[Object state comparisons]
========

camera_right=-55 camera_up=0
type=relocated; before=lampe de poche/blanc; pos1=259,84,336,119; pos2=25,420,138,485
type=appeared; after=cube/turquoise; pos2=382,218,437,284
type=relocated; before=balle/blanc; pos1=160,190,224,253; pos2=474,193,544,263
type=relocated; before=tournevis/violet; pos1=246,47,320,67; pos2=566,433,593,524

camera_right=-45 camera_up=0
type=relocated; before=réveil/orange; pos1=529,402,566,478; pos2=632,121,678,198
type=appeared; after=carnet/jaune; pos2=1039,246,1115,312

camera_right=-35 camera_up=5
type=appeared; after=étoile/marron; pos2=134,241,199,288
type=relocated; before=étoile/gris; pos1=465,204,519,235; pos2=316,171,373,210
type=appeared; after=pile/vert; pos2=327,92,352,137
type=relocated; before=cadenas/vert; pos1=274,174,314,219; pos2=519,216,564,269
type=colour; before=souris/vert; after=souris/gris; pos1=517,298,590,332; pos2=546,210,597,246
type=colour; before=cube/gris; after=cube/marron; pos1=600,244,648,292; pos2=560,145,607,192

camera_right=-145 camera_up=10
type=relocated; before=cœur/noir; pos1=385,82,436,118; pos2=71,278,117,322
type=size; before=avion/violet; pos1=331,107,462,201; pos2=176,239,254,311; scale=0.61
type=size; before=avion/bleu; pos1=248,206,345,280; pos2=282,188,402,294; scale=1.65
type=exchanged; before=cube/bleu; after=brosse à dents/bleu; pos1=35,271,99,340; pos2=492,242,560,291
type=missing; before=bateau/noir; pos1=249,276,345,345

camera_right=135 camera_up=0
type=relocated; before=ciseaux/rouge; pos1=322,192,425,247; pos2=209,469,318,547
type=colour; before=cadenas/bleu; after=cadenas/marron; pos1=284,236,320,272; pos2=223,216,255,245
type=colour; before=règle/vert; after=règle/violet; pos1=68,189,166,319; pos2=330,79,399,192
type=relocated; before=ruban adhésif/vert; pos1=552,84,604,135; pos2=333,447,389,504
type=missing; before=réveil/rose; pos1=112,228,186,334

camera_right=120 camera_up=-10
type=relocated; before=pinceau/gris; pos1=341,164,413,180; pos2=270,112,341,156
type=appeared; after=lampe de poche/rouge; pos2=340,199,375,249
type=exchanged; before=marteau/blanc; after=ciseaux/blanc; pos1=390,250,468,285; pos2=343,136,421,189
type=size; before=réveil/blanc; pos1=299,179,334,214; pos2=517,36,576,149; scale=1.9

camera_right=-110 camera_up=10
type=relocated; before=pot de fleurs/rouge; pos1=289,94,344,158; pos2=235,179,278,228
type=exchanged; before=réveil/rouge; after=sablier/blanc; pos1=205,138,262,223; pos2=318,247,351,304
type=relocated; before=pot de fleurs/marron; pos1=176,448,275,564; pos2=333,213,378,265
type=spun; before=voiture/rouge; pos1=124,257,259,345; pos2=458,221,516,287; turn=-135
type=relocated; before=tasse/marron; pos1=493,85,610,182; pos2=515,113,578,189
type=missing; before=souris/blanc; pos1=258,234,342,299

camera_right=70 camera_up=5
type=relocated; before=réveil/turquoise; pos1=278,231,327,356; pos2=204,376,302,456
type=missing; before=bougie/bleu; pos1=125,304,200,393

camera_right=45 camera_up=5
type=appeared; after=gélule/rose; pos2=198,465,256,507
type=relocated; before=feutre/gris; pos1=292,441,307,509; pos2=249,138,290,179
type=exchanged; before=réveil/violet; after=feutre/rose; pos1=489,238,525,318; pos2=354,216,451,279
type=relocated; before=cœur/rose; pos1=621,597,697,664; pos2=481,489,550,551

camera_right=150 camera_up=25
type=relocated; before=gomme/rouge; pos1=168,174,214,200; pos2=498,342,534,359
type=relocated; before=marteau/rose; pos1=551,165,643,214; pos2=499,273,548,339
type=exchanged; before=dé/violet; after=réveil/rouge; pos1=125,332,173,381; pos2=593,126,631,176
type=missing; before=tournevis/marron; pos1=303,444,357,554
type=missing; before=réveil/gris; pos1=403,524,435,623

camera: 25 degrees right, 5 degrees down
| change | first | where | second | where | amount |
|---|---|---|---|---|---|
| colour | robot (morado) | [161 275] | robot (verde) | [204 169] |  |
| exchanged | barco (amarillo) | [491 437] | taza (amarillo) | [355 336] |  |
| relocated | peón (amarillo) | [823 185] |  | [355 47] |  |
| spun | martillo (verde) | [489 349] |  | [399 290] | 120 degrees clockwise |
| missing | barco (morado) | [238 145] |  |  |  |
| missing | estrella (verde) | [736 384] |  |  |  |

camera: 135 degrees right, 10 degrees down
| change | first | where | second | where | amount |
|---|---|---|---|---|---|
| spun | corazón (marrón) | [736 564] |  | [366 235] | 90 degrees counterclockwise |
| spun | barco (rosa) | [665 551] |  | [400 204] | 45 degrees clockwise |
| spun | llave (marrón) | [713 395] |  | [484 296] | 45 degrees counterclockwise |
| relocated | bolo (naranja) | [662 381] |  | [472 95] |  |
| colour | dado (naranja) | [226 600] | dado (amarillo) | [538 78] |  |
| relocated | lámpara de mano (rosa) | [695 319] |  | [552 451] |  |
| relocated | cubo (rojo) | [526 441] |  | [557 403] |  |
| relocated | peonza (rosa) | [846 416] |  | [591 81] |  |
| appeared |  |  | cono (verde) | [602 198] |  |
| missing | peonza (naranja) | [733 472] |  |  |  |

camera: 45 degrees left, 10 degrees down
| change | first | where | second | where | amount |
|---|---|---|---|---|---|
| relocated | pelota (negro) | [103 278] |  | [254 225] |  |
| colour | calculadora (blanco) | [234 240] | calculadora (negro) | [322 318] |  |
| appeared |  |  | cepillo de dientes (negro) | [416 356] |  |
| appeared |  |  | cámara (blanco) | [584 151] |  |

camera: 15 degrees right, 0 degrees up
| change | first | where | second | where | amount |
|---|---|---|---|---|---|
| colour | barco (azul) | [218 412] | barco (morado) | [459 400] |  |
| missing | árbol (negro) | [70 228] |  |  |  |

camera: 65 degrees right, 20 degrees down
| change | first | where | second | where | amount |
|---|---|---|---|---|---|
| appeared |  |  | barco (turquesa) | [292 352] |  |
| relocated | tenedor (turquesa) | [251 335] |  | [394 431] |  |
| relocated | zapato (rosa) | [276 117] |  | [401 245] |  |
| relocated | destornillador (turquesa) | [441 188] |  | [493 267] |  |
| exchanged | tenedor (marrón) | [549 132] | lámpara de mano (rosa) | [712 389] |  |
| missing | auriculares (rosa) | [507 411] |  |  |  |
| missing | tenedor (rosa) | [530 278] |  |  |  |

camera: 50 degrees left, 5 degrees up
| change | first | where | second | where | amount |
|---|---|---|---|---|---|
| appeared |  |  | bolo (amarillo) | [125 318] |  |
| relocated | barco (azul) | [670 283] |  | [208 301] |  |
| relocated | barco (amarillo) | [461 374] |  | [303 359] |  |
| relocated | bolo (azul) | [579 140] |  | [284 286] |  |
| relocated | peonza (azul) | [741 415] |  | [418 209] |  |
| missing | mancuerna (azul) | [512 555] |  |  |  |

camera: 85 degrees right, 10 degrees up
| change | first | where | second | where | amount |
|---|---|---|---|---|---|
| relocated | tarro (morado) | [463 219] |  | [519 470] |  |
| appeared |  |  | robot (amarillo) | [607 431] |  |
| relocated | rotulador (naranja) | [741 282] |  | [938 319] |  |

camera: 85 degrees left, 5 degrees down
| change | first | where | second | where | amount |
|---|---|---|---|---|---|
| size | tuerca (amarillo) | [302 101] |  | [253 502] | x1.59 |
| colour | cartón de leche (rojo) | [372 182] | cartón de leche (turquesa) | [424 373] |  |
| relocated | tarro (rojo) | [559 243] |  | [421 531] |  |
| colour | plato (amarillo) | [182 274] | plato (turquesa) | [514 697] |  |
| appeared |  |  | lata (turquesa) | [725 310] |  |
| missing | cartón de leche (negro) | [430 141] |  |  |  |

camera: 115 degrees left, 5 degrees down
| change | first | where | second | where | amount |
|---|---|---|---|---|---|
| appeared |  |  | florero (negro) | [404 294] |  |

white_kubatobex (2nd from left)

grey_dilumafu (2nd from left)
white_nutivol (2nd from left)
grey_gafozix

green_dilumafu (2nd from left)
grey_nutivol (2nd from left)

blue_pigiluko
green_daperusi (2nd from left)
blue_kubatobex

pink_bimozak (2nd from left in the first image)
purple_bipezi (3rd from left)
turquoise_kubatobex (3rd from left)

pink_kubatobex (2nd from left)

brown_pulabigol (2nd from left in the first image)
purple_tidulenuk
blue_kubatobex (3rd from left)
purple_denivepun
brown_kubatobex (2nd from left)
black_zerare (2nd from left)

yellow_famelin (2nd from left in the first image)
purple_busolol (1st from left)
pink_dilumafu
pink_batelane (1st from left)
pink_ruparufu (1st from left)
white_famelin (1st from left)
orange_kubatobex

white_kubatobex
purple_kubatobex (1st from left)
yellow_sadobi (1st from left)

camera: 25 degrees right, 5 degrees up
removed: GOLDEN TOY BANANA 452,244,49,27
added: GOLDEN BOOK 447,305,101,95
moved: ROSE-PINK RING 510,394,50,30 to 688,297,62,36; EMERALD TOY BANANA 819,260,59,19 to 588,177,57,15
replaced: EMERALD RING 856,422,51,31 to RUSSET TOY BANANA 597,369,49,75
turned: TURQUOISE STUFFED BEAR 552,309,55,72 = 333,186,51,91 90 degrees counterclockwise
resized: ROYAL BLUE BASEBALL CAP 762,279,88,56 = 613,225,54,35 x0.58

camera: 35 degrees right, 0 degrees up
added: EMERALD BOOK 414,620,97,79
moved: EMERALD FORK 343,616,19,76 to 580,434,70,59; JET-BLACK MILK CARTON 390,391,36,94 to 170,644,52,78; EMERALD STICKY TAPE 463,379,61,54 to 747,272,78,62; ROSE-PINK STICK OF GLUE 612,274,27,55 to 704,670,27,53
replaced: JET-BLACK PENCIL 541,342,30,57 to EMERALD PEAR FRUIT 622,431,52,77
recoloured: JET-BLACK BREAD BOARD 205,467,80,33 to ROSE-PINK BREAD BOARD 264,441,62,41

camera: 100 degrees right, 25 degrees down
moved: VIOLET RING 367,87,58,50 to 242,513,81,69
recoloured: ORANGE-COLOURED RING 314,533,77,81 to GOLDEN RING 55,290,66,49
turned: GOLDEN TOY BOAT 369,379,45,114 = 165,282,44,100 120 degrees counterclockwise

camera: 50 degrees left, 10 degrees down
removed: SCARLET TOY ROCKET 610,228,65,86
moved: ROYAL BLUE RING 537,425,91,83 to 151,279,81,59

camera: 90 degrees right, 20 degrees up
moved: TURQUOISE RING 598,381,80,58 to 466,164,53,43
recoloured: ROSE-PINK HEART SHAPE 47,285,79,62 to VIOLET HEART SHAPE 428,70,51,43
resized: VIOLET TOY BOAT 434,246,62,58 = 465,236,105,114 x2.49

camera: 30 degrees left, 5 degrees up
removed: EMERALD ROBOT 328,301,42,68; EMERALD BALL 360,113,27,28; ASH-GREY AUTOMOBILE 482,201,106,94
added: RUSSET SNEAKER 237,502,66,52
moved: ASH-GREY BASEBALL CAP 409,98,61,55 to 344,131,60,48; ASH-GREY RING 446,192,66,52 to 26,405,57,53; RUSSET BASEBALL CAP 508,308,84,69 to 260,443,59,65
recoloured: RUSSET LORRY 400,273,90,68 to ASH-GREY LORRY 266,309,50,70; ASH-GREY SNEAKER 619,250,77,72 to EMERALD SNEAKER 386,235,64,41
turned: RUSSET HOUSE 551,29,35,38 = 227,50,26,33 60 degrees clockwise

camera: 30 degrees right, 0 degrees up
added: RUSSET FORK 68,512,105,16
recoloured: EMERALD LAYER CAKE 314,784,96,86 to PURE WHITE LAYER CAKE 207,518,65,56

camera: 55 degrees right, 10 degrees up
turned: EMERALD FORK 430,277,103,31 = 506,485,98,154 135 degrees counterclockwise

========

- What is being asked:
Only the lines above from the line with "white_nutivol (2nd from left)" to the line with "pink_batelane (1st from left)", those two lines included, should be reproduced exactly.

- Exercise solution:
white_nutivol (2nd from left)
grey_gafozix

green_dilumafu (2nd from left)
grey_nutivol (2nd from left)

blue_pigiluko
green_daperusi (2nd from left)
blue_kubatobex

pink_bimozak (2nd from left in the first image)
purple_bipezi (3rd from left)
turquoise_kubatobex (3rd from left)

pink_kubatobex (2nd from left)

brown_pulabigol (2nd from left in the first image)
purple_tidulenuk
blue_kubatobex (3rd from left)
purple_denivepun
brown_kubatobex (2nd from left)
black_zerare (2nd from left)

yellow_famelin (2nd from left in the first image)
purple_busolol (1st from left)
pink_dilumafu
pink_batelane (1st from left)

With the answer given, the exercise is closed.